GOAL OF THE EXERCISE:
Output the records. Match them exactly.

Revision tracking records:
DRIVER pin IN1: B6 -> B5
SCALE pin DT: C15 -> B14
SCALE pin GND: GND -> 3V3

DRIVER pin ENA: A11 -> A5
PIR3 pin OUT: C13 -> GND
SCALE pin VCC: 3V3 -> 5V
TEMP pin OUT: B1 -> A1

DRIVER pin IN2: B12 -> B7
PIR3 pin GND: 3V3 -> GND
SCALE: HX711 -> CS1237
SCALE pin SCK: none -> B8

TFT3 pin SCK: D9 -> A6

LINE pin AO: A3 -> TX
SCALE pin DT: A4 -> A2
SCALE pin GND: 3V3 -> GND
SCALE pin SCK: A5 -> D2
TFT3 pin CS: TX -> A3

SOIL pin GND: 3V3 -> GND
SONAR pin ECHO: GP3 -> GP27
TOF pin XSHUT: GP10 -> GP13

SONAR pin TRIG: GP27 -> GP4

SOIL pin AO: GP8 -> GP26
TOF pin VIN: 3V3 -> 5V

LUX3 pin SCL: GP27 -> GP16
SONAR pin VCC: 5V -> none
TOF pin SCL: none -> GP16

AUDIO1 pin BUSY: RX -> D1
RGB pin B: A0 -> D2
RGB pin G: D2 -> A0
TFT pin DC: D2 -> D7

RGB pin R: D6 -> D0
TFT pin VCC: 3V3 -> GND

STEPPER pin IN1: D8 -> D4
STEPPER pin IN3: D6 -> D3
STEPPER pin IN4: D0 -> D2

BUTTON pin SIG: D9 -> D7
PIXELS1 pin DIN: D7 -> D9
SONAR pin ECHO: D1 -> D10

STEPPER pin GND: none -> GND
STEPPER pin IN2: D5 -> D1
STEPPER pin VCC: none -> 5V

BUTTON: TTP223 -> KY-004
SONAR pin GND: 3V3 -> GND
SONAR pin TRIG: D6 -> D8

RESPONSE:
DRIVER pin IN1: B6 -> B5
SCALE pin DT: C15 -> B14
SCALE pin GND: GND -> 3V3

DRIVER pin ENA: A11 -> A5
PIR3 pin OUT: C13 -> GND
SCALE pin VCC: 3V3 -> 5V
TEMP pin OUT: B1 -> A1

DRIVER pin IN2: B12 -> B7
PIR3 pin GND: 3V3 -> GND
SCALE: HX711 -> CS1237
SCALE pin SCK: none -> B8

TFT3 pin SCK: D9 -> A6

LINE pin AO: A3 -> TX
SCALE pin DT: A4 -> A2
SCALE pin GND: 3V3 -> GND
SCALE pin SCK: A5 -> D2
TFT3 pin CS: TX -> A3

SOIL pin GND: 3V3 -> GND
SONAR pin ECHO: GP3 -> GP27
TOF pin XSHUT: GP10 -> GP13

SONAR pin TRIG: GP27 -> GP4

SOIL pin AO: GP8 -> GP26
TOF pin VIN: 3V3 -> 5V

LUX3 pin SCL: GP27 -> GP16
SONAR pin VCC: 5V -> none
TOF pin SCL: none -> GP16

AUDIO1 pin BUSY: RX -> D1
RGB pin B: A0 -> D2
RGB pin G: D2 -> A0
TFT pin DC: D2 -> D7

RGB pin R: D6 -> D0
TFT pin VCC: 3V3 -> GND

STEPPER pin IN1: D8 -> D4
STEPPER pin IN3: D6 -> D3
STEPPER pin IN4: D0 -> D2

BUTTON pin SIG: D9 -> D7
PIXELS1 pin DIN: D7 -> D9
SONAR pin ECHO: D1 -> D10

STEPPER pin GND: none -> GND
STEPPER pin IN2: D5 -> D1
STEPPER pin VCC: none -> 5V

BUTTON: TTP223 -> KY-004
SONAR pin GND: 3V3 -> GND
SONAR pin TRIG: D6 -> D8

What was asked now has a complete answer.